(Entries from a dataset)
*-*-*
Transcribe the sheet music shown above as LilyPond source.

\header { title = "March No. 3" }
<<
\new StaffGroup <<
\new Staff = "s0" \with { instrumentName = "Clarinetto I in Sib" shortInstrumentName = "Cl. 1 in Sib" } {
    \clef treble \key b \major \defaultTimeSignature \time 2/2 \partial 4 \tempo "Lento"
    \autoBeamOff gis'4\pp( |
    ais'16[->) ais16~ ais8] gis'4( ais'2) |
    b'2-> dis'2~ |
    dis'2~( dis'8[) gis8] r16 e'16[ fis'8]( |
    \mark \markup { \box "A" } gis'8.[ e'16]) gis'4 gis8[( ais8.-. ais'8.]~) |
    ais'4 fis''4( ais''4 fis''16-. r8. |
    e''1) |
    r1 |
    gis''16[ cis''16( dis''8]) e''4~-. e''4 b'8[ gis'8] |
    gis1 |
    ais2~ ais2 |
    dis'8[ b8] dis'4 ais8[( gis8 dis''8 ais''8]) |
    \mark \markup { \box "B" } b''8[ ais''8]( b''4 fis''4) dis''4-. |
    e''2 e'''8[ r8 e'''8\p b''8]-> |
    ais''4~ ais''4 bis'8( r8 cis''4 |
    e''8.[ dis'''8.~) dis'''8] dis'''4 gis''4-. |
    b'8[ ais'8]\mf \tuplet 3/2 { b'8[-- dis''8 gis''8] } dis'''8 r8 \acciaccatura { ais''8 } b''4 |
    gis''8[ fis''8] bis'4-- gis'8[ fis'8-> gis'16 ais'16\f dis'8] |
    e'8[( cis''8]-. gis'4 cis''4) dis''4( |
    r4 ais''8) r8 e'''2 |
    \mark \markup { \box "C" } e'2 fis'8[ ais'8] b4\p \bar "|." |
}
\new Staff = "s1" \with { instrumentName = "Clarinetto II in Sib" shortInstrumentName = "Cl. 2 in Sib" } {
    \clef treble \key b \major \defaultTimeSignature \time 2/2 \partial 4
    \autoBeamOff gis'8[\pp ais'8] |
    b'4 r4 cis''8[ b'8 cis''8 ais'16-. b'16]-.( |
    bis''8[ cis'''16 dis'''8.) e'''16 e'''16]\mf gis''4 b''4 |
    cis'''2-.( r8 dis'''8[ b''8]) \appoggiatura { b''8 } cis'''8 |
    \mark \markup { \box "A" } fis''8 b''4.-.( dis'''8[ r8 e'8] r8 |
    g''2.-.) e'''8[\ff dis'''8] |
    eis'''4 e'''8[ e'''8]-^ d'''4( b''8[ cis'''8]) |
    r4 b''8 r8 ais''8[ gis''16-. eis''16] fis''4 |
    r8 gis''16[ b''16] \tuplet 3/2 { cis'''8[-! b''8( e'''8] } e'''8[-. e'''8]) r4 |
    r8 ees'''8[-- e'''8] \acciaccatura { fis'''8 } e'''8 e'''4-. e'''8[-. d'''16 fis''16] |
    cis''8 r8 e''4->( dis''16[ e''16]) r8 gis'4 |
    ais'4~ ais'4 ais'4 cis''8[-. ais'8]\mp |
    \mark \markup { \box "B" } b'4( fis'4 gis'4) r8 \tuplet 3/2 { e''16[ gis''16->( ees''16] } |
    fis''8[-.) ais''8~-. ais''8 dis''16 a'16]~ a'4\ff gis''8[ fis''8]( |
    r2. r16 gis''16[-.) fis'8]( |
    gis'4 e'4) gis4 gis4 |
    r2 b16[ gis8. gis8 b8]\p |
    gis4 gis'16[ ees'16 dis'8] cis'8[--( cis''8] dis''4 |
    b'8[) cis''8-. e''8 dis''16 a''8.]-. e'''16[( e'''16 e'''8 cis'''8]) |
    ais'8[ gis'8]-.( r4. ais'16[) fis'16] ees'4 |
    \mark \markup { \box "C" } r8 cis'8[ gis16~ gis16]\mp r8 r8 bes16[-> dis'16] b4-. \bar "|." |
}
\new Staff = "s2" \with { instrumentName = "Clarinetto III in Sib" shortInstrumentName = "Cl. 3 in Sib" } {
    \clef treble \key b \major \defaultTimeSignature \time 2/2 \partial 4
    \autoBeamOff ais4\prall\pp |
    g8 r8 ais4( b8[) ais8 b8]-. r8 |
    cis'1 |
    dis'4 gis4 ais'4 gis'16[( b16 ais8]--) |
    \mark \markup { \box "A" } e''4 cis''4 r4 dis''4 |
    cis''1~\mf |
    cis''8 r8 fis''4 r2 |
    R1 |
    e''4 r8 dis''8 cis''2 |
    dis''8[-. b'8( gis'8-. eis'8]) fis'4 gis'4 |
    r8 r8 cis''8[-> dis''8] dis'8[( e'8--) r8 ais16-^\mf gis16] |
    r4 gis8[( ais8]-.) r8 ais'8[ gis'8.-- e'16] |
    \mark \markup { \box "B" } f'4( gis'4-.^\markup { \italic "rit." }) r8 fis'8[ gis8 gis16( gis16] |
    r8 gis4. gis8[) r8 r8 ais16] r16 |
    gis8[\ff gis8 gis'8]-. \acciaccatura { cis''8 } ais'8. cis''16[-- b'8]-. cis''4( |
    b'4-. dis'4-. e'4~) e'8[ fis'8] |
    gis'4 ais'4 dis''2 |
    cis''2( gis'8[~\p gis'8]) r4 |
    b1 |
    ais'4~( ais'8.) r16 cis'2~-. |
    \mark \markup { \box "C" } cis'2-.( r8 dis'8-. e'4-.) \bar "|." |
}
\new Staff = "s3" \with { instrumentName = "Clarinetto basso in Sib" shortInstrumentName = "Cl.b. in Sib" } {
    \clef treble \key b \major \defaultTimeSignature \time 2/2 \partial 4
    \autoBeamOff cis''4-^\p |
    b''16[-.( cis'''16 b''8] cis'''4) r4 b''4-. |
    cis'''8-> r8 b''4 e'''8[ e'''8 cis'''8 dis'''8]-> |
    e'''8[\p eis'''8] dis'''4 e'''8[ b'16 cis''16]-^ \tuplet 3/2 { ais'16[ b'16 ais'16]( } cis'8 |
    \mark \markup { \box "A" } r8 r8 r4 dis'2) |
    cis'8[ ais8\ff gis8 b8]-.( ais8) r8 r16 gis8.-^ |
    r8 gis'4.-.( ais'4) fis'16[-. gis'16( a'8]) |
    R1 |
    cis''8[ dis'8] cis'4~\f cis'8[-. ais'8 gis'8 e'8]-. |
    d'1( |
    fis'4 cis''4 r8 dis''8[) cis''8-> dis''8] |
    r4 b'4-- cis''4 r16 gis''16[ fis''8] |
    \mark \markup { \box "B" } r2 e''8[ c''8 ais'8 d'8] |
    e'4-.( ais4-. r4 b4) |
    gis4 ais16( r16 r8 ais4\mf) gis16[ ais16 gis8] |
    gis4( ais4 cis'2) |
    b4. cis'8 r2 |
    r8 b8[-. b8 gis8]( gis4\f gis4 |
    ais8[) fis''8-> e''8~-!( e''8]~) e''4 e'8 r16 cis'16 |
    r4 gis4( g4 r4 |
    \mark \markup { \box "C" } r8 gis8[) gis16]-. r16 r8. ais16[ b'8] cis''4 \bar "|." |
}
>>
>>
*-*-*
Pull out every line in the listing that contains the string "acciaccatura", and copy each one.

    b'8[ ais'8]\mf \tuplet 3/2 { b'8[-- dis''8 gis''8] } dis'''8 r8 \acciaccatura { ais''8 } b''4 |
    r8 ees'''8[-- e'''8] \acciaccatura { fis'''8 } e'''8 e'''4-. e'''8[-. d'''16 fis''16] |
    gis8[\ff gis8 gis'8]-. \acciaccatura { cis''8 } ais'8. cis''16[-- b'8]-. cis''4( |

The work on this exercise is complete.